▶ THE PROBLEM
Please transcribe only the lines from the one holding "C3: 47nF (GND, VSS) -> 2.2uF (GND, VSS)" through the final line of the data, both included, with no pictures.

▶ RECORDS TO PROCESS

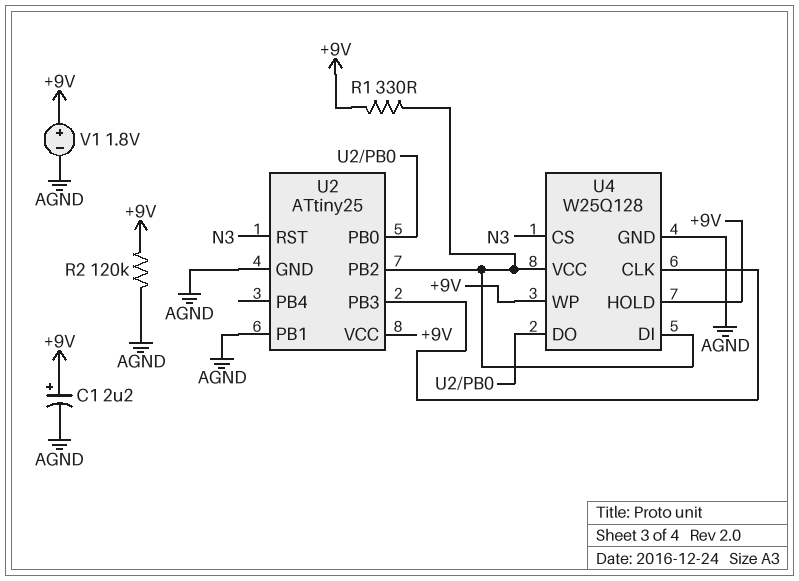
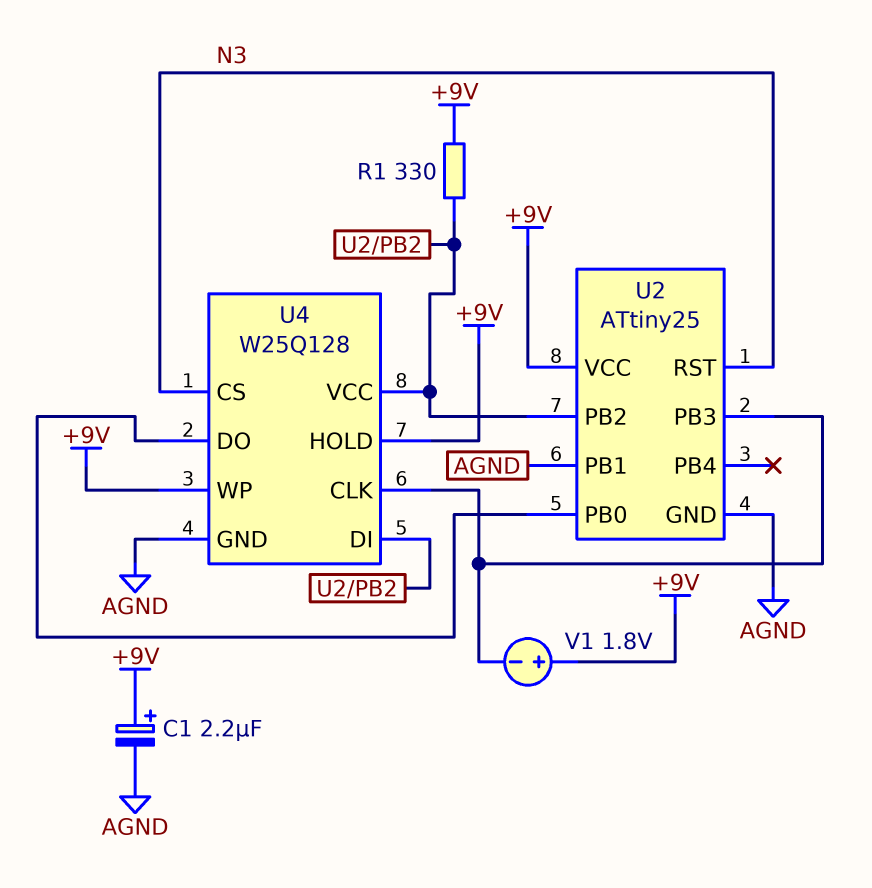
R2: 120k (+9V, AGND) -> none
V1: 1.8V (plus +9V, minus AGND) -> 1.8V (plus +9V, minus U2/PB3)

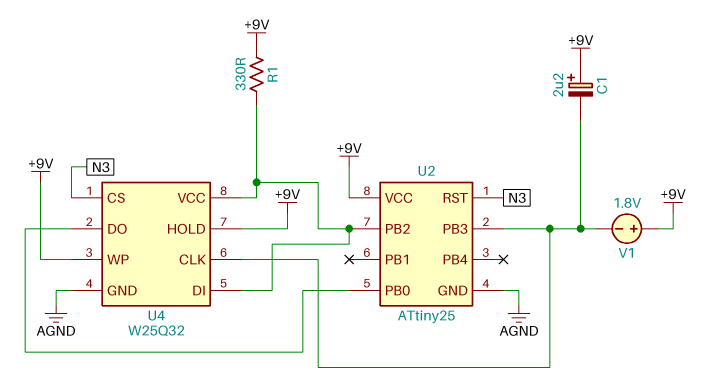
C1: 2.2uF (plus +9V, minus AGND) -> 2.2uF (plus +9V, minus U2/PB3)
U2 pin PB1: AGND -> none
U4: W25Q128 -> W25Q32

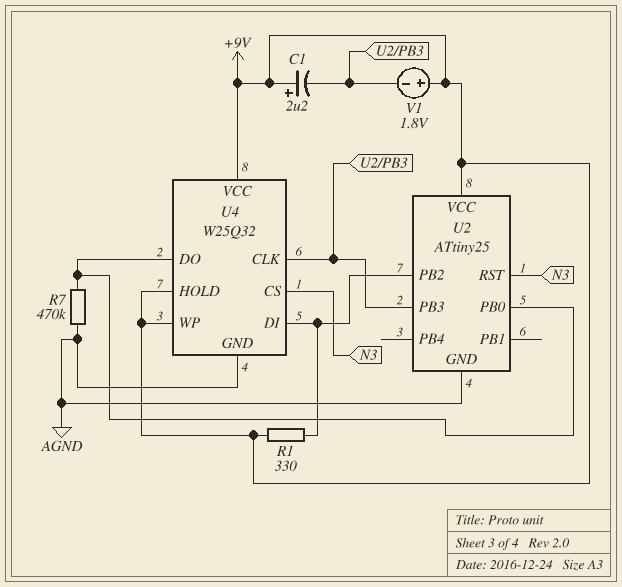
R7: none -> 470k (AGND, U2/PB0)
U4 pin VCC: U2/PB2 -> +9V

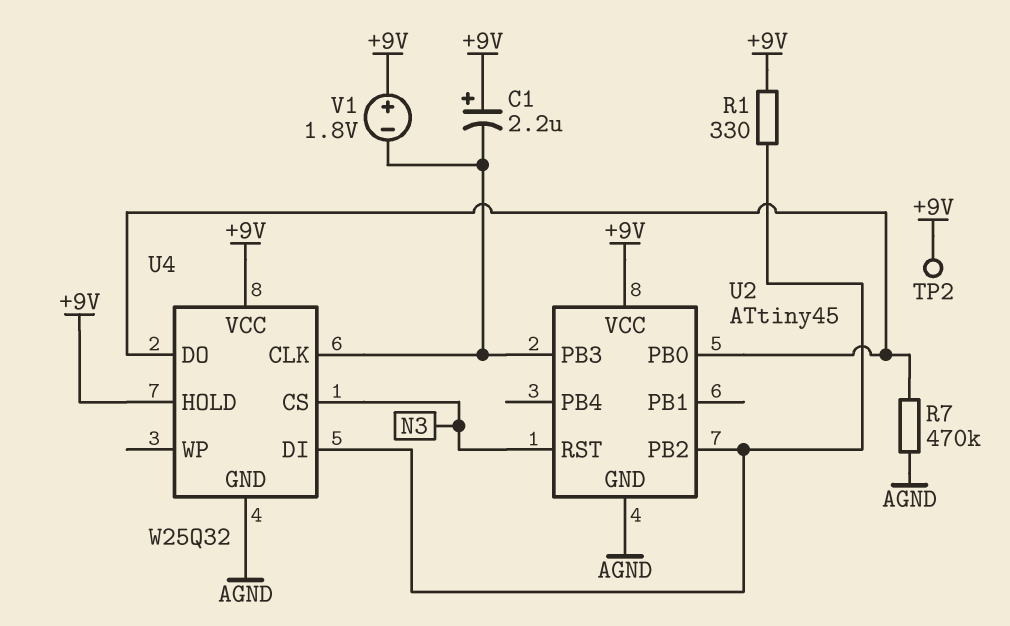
TP2: none -> test point (+9V)
U2: ATtiny25 -> ATtiny45
U4 pin WP: +9V -> none

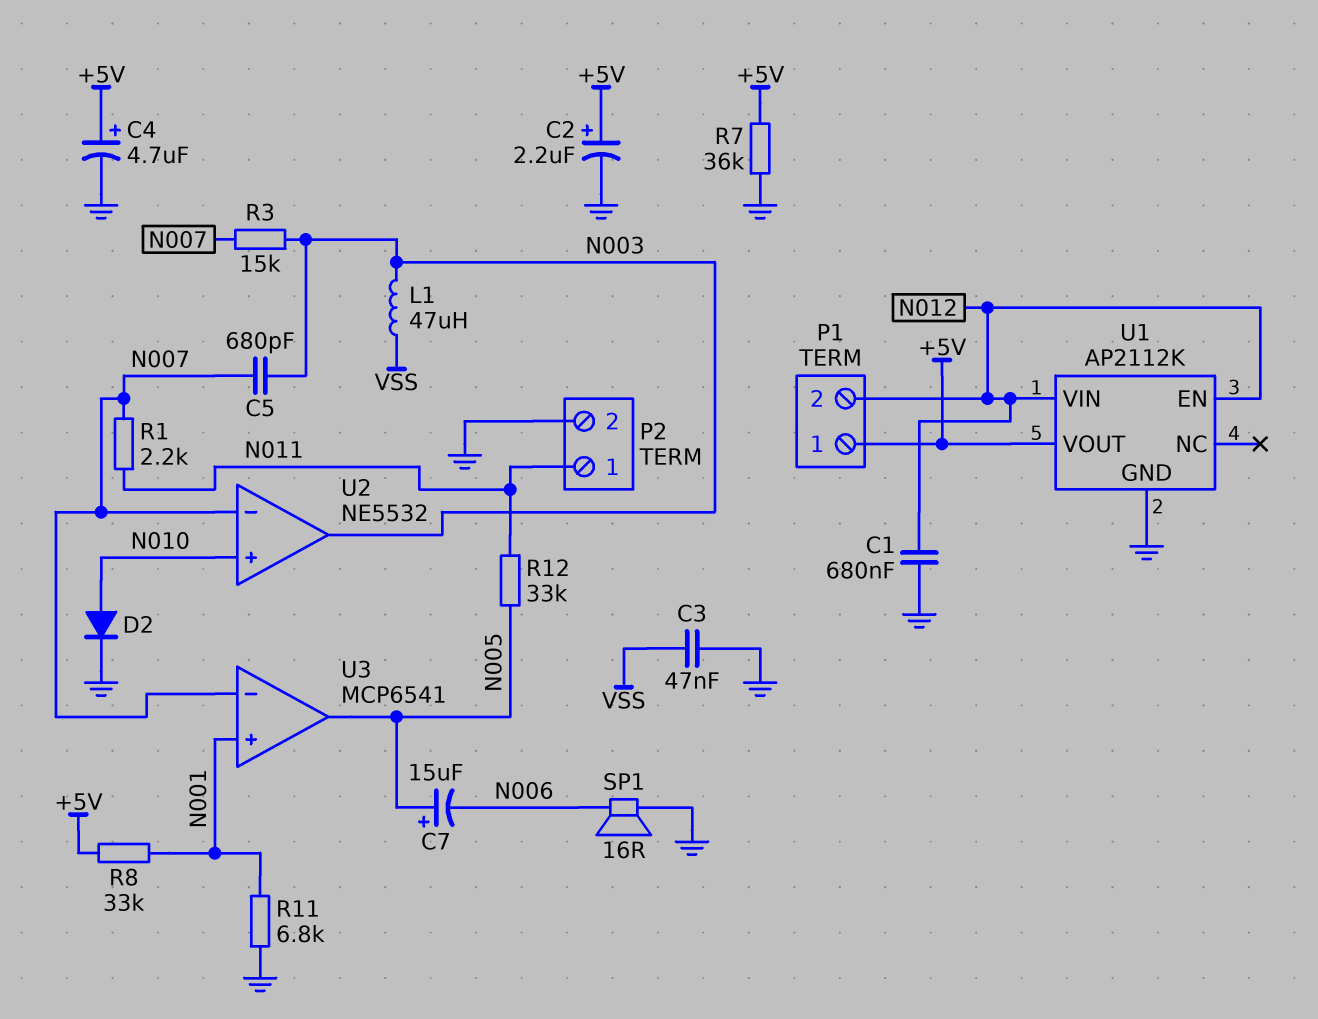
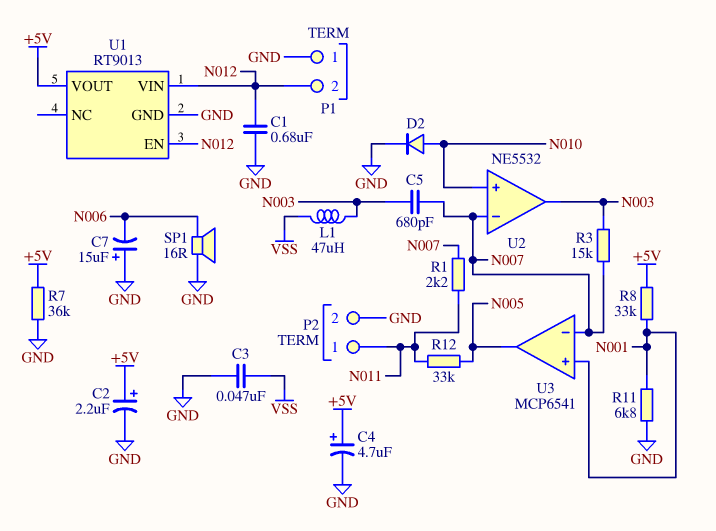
C7: 15uF (plus N005, minus N006) -> 15uF (plus GND, minus N006)
P1 pin 1: +5V -> GND
U1: AP2112K -> RT9013

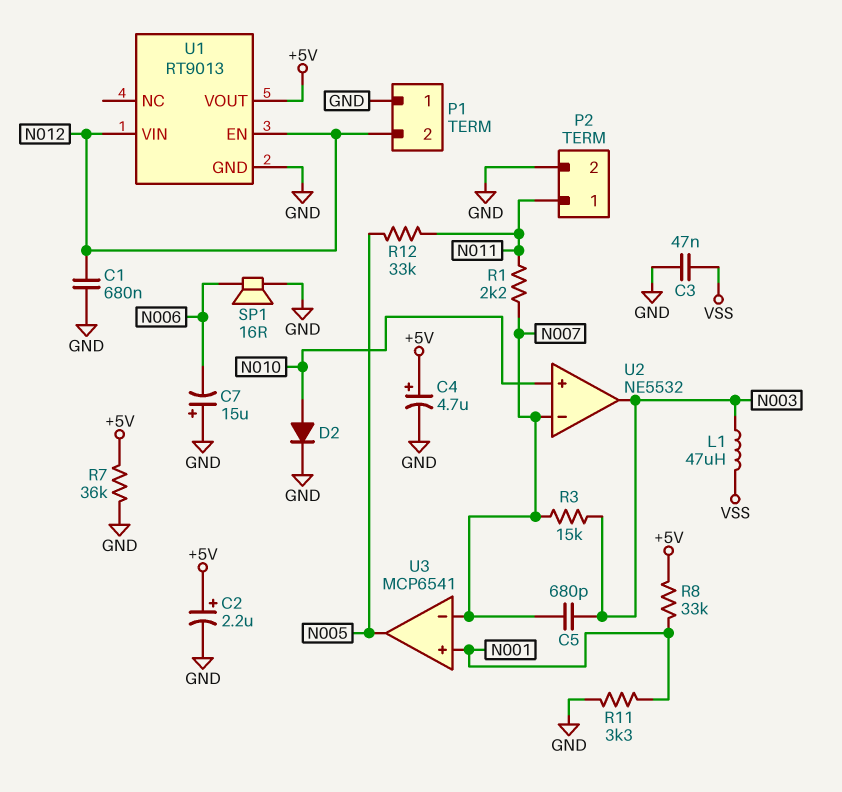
R11: 6.8k (GND, N001) -> 3.3k (GND, N001)

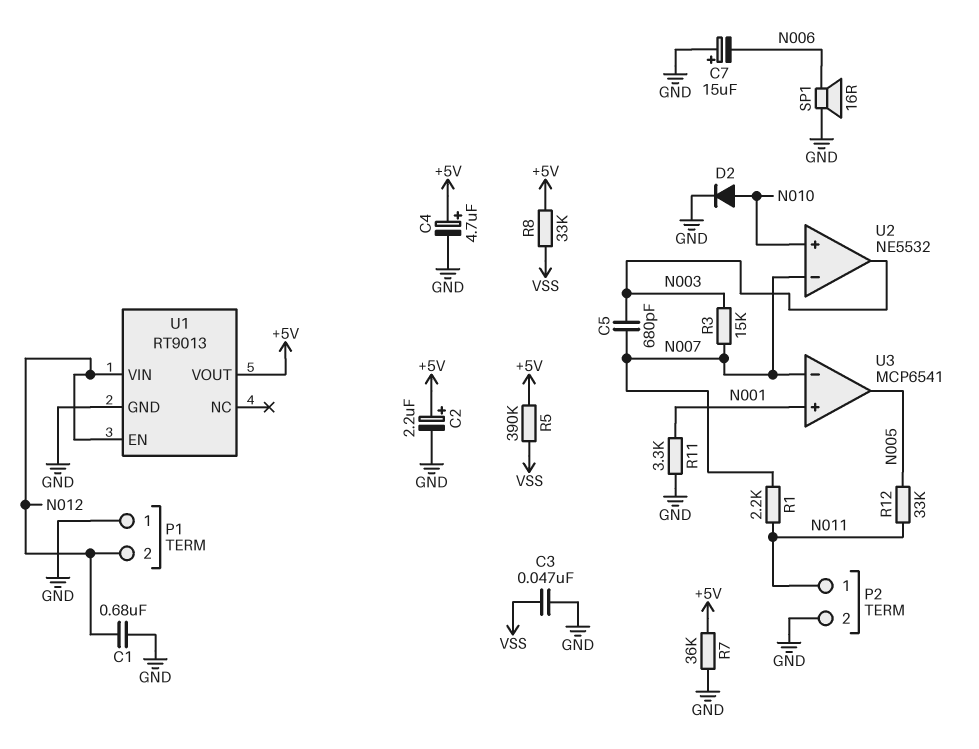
L1: 47uH (N003, VSS) -> none
R5: none -> 390k (+5V, VSS)
R8: 33k (+5V, N001) -> 33k (+5V, VSS)

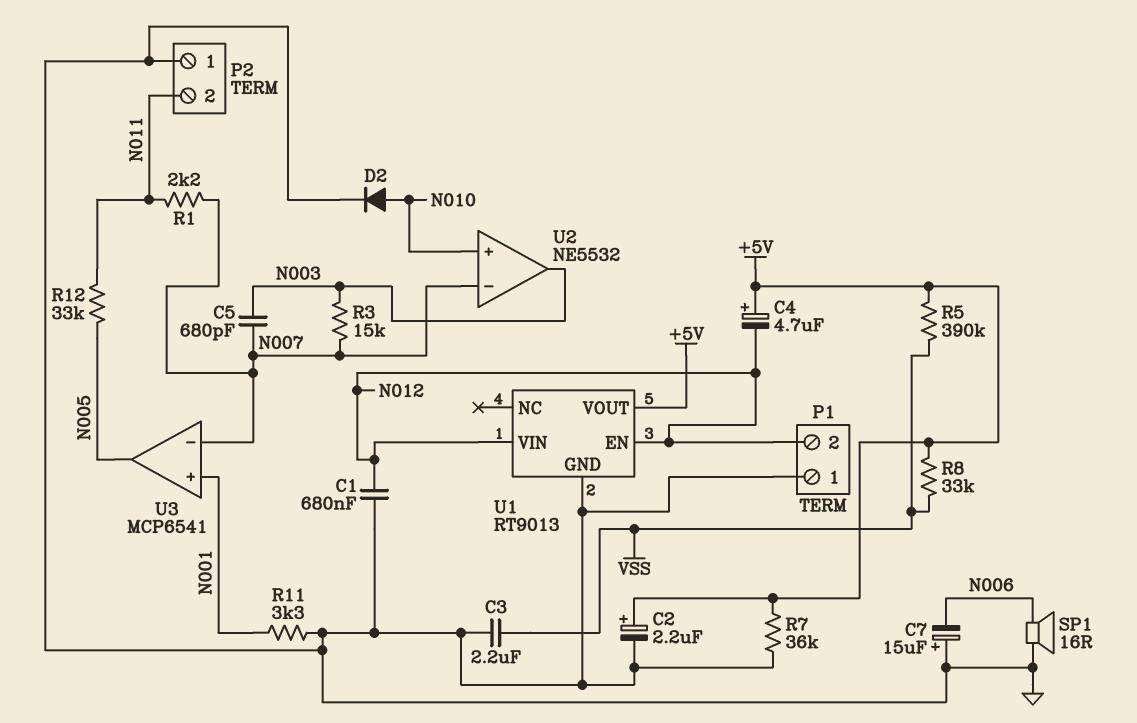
C3: 47nF (GND, VSS) -> 2.2uF (GND, VSS)
C4: 4.7uF (plus +5V, minus GND) -> 4.7uF (plus +5V, minus N012)
P2 pin 1: N011 -> GND
P2 pin 2: GND -> N011

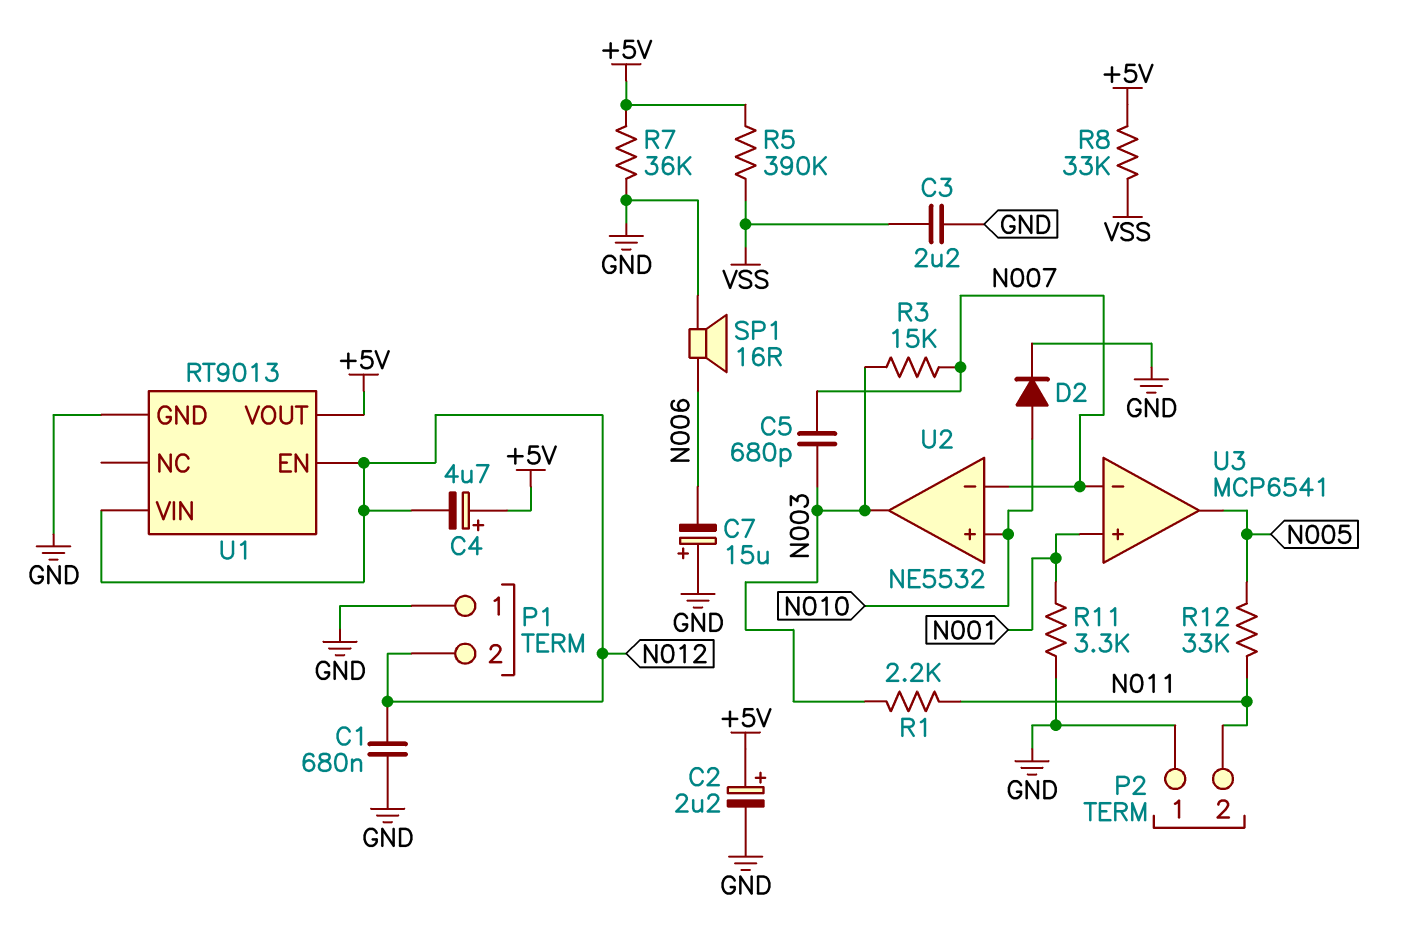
R1: 2.2k (N007, N011) -> 2.2k (N003, N011)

▶ COMPLETED EXERCISE
C3: 47nF (GND, VSS) -> 2.2uF (GND, VSS)
C4: 4.7uF (plus +5V, minus GND) -> 4.7uF (plus +5V, minus N012)
P2 pin 1: N011 -> GND
P2 pin 2: GND -> N011

R1: 2.2k (N007, N011) -> 2.2k (N003, N011)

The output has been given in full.